• [Required work]: Go to the line with "gray circle: (79, 187) -> (162, 334), moved" in the records below, then output it and each following line exactly, up to and including the line with "pink cross: (126, 100)". Skip pictures and add nothing.

Start of Records provided

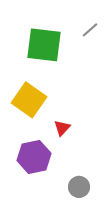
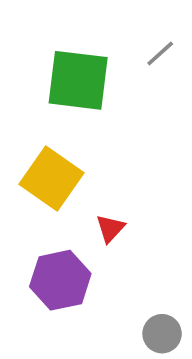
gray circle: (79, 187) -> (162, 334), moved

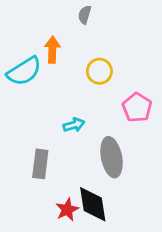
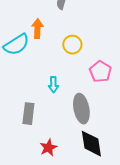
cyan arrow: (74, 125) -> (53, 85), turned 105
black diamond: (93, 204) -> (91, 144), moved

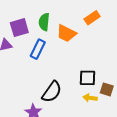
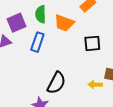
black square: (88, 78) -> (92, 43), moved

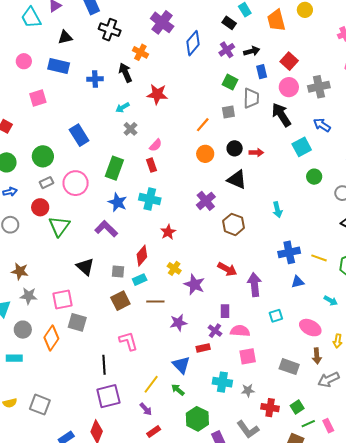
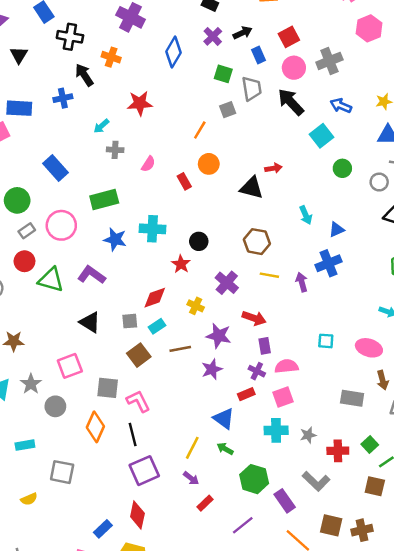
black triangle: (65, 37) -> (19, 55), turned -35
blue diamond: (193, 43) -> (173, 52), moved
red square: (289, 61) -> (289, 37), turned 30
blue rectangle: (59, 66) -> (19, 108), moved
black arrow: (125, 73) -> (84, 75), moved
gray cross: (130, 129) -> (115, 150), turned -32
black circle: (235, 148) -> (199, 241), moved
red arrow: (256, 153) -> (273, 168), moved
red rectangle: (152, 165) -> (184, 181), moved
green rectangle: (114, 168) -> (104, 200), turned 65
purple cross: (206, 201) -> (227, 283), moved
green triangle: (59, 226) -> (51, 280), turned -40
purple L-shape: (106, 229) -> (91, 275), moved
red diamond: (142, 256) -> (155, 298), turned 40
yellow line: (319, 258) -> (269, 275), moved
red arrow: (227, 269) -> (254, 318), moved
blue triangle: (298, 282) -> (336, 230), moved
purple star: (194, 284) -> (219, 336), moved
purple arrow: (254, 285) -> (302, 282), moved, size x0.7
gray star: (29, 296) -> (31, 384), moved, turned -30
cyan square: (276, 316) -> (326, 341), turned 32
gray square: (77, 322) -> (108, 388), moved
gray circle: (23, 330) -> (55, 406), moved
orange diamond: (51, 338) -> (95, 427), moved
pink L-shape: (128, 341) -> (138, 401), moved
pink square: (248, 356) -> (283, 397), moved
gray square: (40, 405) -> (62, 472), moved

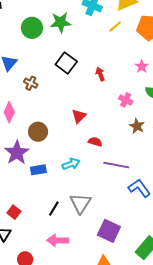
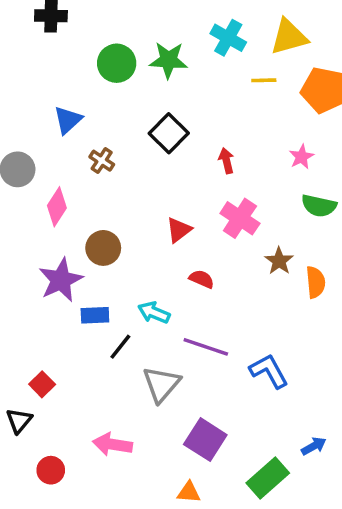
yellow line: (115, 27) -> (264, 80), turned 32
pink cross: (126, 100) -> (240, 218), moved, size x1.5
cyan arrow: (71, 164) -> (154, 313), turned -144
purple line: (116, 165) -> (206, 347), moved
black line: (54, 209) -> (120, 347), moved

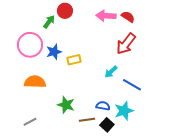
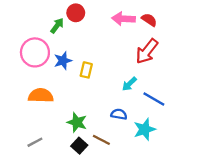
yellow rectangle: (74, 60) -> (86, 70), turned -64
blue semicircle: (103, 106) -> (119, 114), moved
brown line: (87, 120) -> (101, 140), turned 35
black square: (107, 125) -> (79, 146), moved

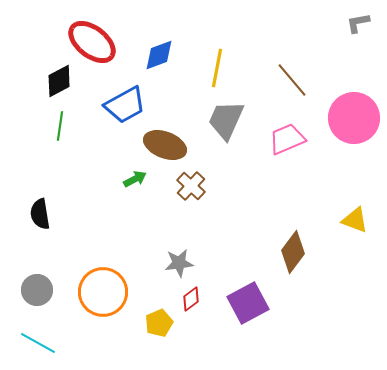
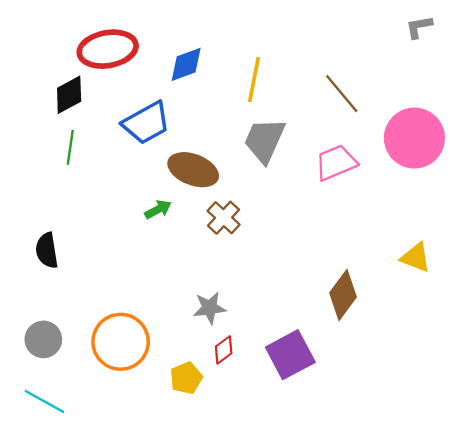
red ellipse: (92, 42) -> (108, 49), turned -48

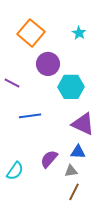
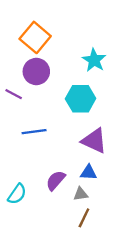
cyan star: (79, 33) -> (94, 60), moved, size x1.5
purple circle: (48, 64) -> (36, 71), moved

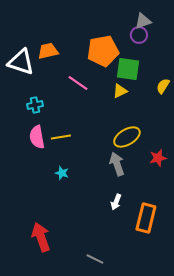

End of Records provided
Start of Records provided

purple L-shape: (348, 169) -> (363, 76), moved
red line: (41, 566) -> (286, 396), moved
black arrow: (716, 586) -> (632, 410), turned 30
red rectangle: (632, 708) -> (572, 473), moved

End of Records provided
Start of Records provided

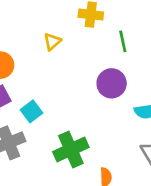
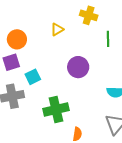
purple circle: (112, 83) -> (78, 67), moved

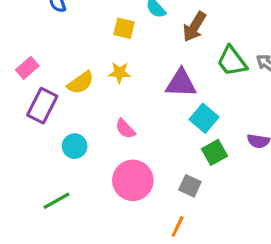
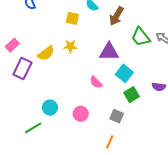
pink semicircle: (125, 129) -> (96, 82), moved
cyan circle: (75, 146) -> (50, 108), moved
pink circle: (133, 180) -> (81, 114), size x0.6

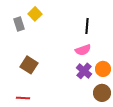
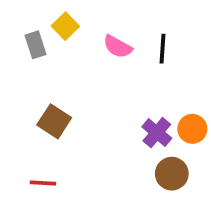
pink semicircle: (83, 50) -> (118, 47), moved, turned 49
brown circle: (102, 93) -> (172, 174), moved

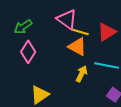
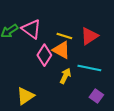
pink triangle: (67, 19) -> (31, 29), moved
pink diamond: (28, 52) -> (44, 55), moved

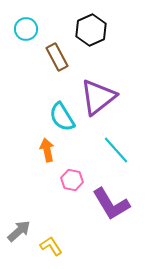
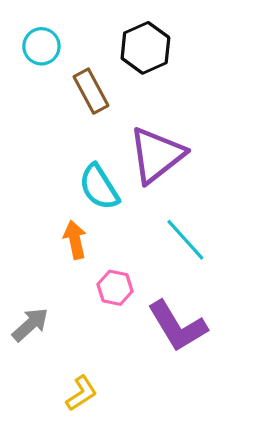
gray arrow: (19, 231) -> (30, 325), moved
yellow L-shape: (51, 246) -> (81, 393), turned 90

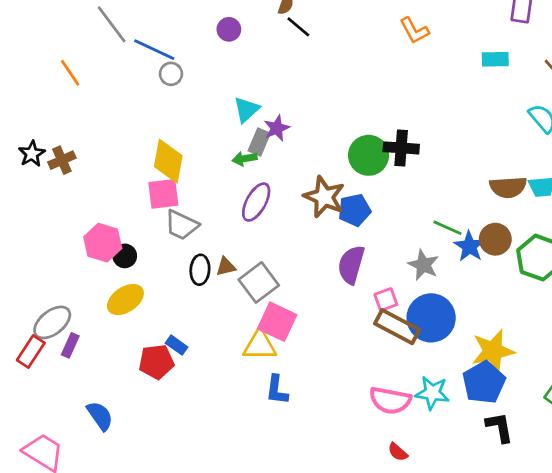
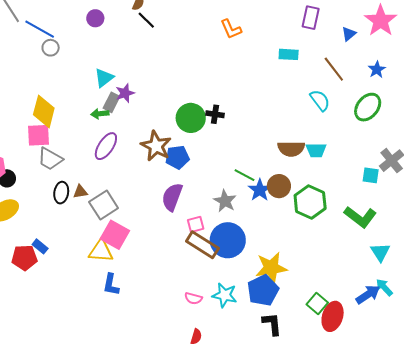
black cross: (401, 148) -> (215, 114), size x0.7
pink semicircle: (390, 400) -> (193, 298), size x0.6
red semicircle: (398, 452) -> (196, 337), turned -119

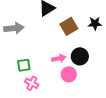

End of Records provided

• [Completed task]:
gray circle: (79, 187) -> (162, 334), moved

cyan arrow: (74, 125) -> (53, 85), turned 105
black diamond: (93, 204) -> (91, 144), moved

black square: (88, 78) -> (92, 43), moved

black triangle: (65, 37) -> (19, 55), turned -35
blue diamond: (193, 43) -> (173, 52), moved
red square: (289, 61) -> (289, 37), turned 30
blue rectangle: (59, 66) -> (19, 108), moved
black arrow: (125, 73) -> (84, 75), moved
gray cross: (130, 129) -> (115, 150), turned -32
black circle: (235, 148) -> (199, 241), moved
red arrow: (256, 153) -> (273, 168), moved
red rectangle: (152, 165) -> (184, 181), moved
green rectangle: (114, 168) -> (104, 200), turned 65
purple cross: (206, 201) -> (227, 283), moved
green triangle: (59, 226) -> (51, 280), turned -40
purple L-shape: (106, 229) -> (91, 275), moved
red diamond: (142, 256) -> (155, 298), turned 40
yellow line: (319, 258) -> (269, 275), moved
red arrow: (227, 269) -> (254, 318), moved
blue triangle: (298, 282) -> (336, 230), moved
purple star: (194, 284) -> (219, 336), moved
purple arrow: (254, 285) -> (302, 282), moved, size x0.7
gray star: (29, 296) -> (31, 384), moved, turned -30
cyan square: (276, 316) -> (326, 341), turned 32
gray square: (77, 322) -> (108, 388), moved
gray circle: (23, 330) -> (55, 406), moved
orange diamond: (51, 338) -> (95, 427), moved
pink L-shape: (128, 341) -> (138, 401), moved
pink square: (248, 356) -> (283, 397), moved
gray square: (40, 405) -> (62, 472), moved

yellow line: (115, 27) -> (264, 80), turned 32
pink cross: (126, 100) -> (240, 218), moved, size x1.5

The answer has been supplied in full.